#### [WHAT THE TASK ASKS]
Please repeat all the entries. Nothing may differ.
*** GIVEN RECORDS
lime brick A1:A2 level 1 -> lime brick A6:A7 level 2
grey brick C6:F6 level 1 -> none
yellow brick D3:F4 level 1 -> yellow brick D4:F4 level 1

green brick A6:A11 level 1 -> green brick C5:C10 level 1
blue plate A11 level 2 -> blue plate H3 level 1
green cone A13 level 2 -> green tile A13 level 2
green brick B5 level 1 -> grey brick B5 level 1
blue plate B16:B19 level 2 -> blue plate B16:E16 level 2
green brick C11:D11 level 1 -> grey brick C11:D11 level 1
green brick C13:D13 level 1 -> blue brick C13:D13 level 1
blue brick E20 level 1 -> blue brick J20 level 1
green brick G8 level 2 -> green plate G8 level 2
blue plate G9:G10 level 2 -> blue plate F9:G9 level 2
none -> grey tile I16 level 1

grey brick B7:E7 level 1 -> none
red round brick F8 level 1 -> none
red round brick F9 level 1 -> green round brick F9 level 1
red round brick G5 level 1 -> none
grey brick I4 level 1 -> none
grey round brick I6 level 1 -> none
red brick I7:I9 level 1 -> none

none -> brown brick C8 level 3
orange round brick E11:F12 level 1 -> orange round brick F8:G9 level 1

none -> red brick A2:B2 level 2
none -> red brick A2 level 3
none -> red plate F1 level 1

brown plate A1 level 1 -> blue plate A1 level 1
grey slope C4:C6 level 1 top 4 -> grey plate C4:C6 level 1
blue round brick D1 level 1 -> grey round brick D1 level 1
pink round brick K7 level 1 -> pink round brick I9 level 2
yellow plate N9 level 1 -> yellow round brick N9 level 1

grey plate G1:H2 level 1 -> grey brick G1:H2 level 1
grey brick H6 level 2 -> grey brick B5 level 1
******
#### [EXPECTED ANSWER]
lime brick A1:A2 level 1 -> lime brick A6:A7 level 2
grey brick C6:F6 level 1 -> none
yellow brick D3:F4 level 1 -> yellow brick D4:F4 level 1

green brick A6:A11 level 1 -> green brick C5:C10 level 1
blue plate A11 level 2 -> blue plate H3 level 1
green cone A13 level 2 -> green tile A13 level 2
green brick B5 level 1 -> grey brick B5 level 1
blue plate B16:B19 level 2 -> blue plate B16:E16 level 2
green brick C11:D11 level 1 -> grey brick C11:D11 level 1
green brick C13:D13 level 1 -> blue brick C13:D13 level 1
blue brick E20 level 1 -> blue brick J20 level 1
green brick G8 level 2 -> green plate G8 level 2
blue plate G9:G10 level 2 -> blue plate F9:G9 level 2
none -> grey tile I16 level 1

grey brick B7:E7 level 1 -> none
red round brick F8 level 1 -> none
red round brick F9 level 1 -> green round brick F9 level 1
red round brick G5 level 1 -> none
grey brick I4 level 1 -> none
grey round brick I6 level 1 -> none
red brick I7:I9 level 1 -> none

none -> brown brick C8 level 3
orange round brick E11:F12 level 1 -> orange round brick F8:G9 level 1

none -> red brick A2:B2 level 2
none -> red brick A2 level 3
none -> red plate F1 level 1

brown plate A1 level 1 -> blue plate A1 level 1
grey slope C4:C6 level 1 top 4 -> grey plate C4:C6 level 1
blue round brick D1 level 1 -> grey round brick D1 level 1
pink round brick K7 level 1 -> pink round brick I9 level 2
yellow plate N9 level 1 -> yellow round brick N9 level 1

grey plate G1:H2 level 1 -> grey brick G1:H2 level 1
grey brick H6 level 2 -> grey brick B5 level 1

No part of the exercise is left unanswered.